------ RECORDS SHOWN

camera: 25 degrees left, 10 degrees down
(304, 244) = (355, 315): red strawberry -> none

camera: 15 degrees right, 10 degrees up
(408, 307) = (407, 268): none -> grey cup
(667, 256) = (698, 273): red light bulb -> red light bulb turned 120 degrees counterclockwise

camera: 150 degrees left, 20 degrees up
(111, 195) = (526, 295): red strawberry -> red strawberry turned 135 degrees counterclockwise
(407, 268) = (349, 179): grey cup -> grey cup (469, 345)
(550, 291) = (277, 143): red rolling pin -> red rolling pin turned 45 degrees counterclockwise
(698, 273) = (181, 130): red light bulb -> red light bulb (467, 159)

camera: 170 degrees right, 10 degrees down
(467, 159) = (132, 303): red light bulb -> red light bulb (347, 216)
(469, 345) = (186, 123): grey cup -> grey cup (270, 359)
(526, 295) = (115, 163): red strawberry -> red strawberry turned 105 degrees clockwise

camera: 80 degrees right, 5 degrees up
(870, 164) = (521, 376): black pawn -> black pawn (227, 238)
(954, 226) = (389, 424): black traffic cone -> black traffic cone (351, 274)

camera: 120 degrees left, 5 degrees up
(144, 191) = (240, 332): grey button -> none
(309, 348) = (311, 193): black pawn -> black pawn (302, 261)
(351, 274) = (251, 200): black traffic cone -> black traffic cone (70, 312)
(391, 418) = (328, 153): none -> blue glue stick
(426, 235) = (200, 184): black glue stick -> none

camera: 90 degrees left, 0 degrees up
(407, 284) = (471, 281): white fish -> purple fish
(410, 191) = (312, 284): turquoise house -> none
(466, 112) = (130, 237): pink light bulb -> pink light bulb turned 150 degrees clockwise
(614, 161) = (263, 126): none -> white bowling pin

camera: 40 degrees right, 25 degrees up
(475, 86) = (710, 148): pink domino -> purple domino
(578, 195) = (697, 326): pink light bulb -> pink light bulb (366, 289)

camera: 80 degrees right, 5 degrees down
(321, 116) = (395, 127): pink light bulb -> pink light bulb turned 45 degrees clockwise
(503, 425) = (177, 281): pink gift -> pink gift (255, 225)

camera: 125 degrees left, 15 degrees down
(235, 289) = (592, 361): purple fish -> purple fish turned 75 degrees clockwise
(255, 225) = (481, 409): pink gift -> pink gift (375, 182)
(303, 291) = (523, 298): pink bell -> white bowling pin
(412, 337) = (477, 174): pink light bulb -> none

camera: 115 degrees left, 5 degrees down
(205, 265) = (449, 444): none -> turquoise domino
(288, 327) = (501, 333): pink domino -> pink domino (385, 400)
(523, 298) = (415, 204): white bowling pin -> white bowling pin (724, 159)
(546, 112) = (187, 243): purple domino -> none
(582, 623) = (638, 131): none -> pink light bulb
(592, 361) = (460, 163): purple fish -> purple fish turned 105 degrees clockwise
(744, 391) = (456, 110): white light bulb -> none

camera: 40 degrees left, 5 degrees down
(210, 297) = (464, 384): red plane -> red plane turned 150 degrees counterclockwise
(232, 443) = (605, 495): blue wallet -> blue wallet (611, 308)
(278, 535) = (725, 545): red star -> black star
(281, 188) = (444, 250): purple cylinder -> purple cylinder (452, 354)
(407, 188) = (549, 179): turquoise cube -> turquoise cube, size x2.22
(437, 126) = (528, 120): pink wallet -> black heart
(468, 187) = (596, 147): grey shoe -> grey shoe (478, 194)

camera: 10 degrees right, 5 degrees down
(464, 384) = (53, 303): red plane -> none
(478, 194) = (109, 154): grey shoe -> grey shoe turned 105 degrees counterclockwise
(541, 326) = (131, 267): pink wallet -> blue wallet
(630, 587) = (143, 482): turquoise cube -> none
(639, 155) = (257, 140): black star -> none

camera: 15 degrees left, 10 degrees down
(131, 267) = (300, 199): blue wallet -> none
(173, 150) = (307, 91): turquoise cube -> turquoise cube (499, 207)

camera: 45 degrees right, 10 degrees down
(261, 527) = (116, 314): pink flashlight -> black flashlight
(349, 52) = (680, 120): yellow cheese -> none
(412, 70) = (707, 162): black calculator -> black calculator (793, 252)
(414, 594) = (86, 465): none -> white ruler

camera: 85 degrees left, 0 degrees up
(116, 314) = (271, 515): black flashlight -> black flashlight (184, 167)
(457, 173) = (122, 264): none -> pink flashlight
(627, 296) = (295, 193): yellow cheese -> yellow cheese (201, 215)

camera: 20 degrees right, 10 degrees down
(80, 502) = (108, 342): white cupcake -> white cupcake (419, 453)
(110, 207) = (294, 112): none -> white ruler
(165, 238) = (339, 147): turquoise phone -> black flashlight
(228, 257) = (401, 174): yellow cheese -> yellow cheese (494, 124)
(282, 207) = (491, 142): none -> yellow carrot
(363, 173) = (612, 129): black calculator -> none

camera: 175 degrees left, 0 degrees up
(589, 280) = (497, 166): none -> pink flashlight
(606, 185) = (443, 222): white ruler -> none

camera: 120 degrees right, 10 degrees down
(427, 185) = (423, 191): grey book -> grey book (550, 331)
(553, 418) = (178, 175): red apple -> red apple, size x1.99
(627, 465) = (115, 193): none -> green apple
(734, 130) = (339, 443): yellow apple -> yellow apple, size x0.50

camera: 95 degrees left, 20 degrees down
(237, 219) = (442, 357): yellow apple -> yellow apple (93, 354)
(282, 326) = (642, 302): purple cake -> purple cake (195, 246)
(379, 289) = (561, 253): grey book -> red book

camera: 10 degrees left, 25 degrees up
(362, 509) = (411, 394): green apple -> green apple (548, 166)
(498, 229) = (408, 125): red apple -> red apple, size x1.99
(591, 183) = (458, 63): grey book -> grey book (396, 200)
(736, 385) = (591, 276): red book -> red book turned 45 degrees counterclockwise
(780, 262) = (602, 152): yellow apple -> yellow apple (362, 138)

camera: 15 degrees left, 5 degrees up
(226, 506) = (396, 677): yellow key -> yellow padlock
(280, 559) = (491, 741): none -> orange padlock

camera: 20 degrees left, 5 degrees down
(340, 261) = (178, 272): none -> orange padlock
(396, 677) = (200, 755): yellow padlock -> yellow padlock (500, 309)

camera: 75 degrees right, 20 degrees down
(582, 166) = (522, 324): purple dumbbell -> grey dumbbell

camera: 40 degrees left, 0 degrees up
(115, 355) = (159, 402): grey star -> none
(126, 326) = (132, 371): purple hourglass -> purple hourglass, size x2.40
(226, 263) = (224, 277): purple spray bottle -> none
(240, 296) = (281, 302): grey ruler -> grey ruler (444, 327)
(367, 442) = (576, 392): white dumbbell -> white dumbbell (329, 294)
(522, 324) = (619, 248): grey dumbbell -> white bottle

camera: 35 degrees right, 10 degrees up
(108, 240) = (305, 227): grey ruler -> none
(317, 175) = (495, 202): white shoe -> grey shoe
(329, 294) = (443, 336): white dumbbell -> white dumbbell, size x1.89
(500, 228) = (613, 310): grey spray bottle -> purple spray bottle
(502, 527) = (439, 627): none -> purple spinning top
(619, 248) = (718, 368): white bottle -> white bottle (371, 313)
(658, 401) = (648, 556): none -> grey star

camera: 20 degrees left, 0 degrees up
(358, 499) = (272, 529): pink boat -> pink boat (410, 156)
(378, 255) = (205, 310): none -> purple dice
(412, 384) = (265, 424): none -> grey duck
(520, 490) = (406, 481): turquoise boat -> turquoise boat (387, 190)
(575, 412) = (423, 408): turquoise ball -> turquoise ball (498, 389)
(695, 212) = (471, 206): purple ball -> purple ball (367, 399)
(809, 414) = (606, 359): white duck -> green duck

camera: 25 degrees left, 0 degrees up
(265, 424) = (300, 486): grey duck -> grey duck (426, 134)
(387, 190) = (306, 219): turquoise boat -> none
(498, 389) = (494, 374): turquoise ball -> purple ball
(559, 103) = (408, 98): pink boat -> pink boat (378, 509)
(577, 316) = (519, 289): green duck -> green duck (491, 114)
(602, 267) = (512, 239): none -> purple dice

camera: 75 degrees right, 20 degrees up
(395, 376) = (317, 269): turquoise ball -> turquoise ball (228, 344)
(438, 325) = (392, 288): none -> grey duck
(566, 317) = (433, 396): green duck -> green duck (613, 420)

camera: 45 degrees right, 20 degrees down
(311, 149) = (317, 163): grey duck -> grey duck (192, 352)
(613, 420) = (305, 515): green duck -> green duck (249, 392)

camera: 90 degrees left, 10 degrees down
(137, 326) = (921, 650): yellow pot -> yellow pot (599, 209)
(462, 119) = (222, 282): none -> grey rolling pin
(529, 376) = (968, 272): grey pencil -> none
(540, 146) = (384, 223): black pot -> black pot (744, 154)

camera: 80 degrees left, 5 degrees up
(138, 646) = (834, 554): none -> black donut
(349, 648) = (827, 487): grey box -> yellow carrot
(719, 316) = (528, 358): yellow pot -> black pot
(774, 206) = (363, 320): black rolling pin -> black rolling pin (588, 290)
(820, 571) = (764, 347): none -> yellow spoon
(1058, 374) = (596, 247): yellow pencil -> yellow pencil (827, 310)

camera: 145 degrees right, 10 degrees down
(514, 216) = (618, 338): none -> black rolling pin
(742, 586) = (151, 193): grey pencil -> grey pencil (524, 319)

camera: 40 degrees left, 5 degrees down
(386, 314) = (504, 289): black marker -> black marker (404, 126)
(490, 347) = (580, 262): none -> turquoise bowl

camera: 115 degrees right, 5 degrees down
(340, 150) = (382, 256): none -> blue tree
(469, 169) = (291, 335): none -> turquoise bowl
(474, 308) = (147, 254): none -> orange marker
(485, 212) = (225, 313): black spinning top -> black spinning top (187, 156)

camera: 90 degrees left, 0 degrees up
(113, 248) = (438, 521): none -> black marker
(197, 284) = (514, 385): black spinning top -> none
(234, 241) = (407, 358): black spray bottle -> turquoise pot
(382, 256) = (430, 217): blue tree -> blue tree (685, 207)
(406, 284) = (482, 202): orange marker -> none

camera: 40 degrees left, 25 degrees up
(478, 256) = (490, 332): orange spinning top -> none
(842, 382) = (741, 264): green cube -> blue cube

------------

# DIRECTIONS FOR THIS TASK
Every line above from the line with "(414, 594) = (86, 465): none -> white ruler" to the line with "(627, 296) = (295, 193): yellow", both included, must be reproduced exactly, and no other line may appear.

# TASK SOLUTION
(414, 594) = (86, 465): none -> white ruler

camera: 85 degrees left, 0 degrees up
(116, 314) = (271, 515): black flashlight -> black flashlight (184, 167)
(457, 173) = (122, 264): none -> pink flashlight
(627, 296) = (295, 193): yellow cheese -> yellow cheese (201, 215)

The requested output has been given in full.